Output the data unchanged, starting with the line containing "green line: moved 2 px left, 4 px down" and going on through the line containing "pink cross: moved 5 px left, 2 px up", both included.

DATASET RECORDS
○ ○ ○ ○ ○
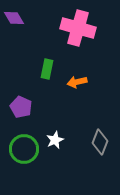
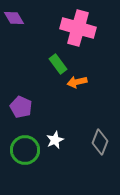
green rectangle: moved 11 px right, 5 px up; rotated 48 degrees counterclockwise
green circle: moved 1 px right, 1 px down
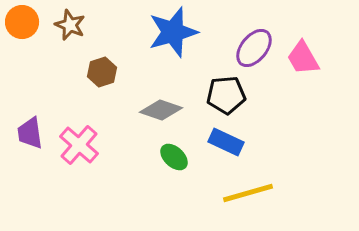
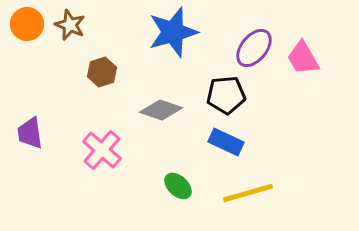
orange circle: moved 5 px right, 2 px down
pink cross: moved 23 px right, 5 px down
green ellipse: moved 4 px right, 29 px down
○ ○ ○ ○ ○
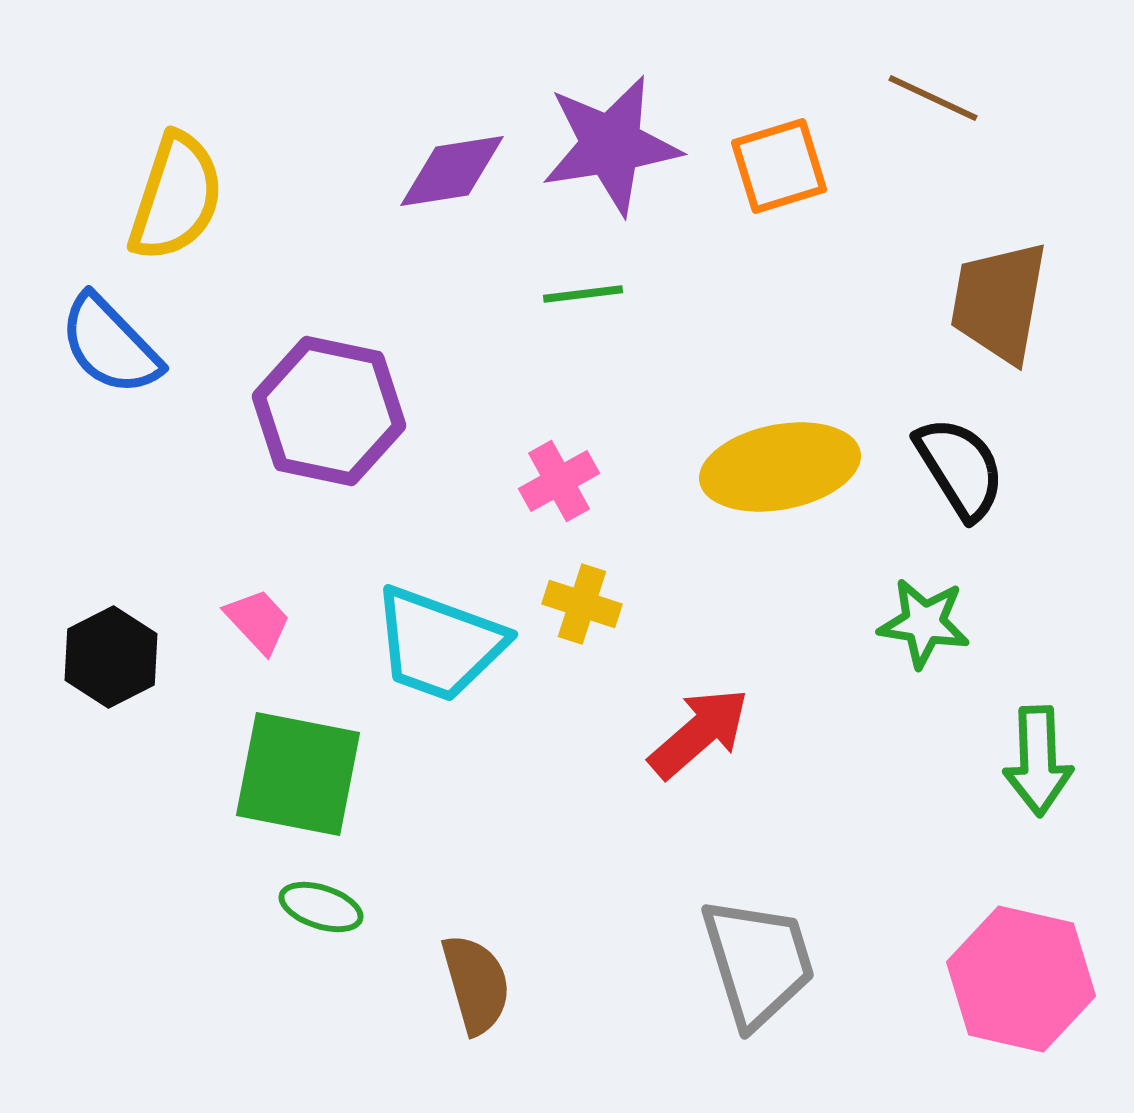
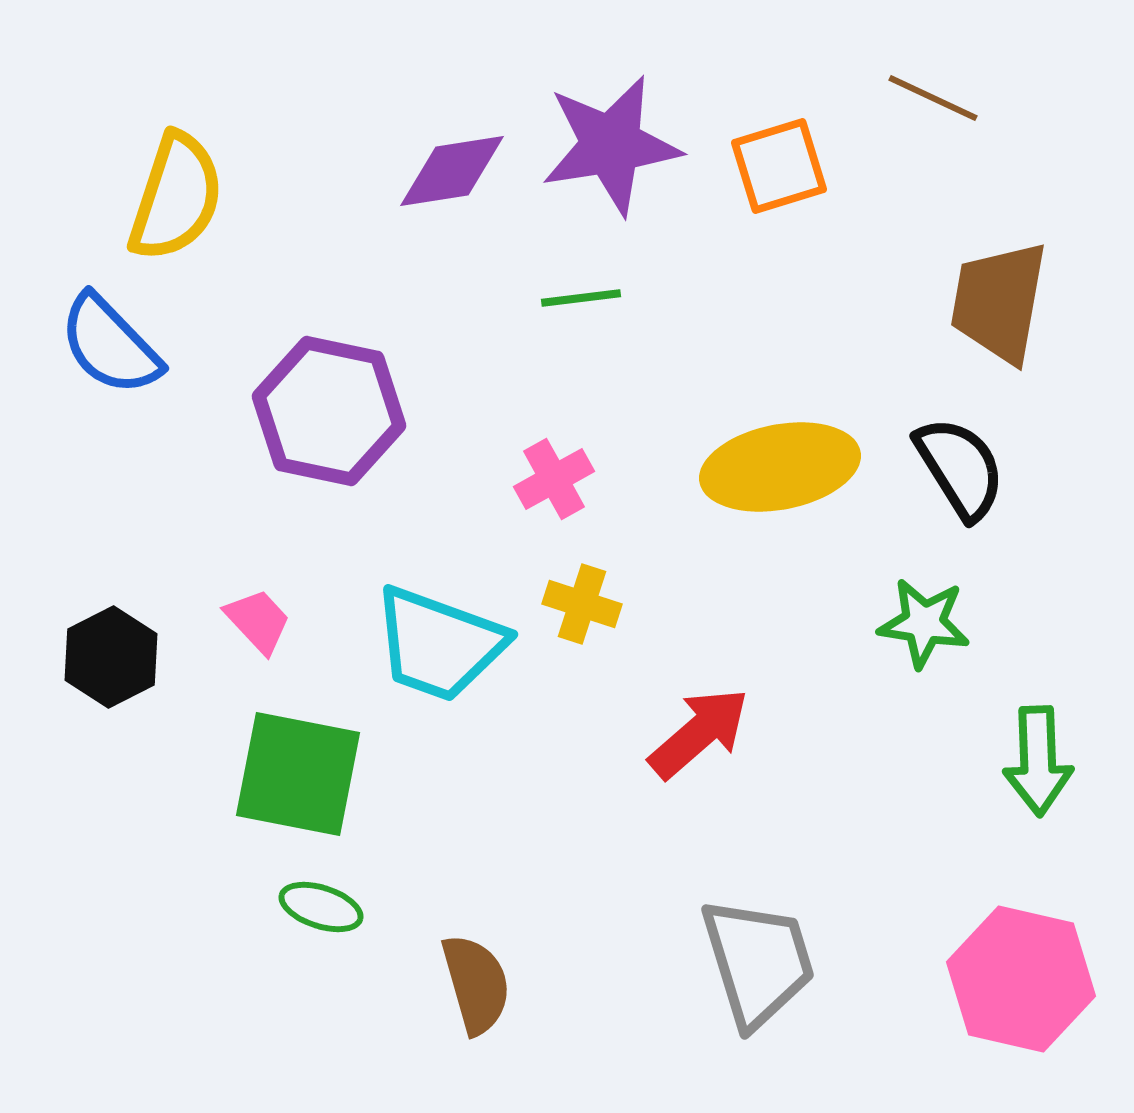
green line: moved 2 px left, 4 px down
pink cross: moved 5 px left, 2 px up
○ ○ ○ ○ ○
RESULT FOR THIS TASK
green line: moved 2 px left, 4 px down
pink cross: moved 5 px left, 2 px up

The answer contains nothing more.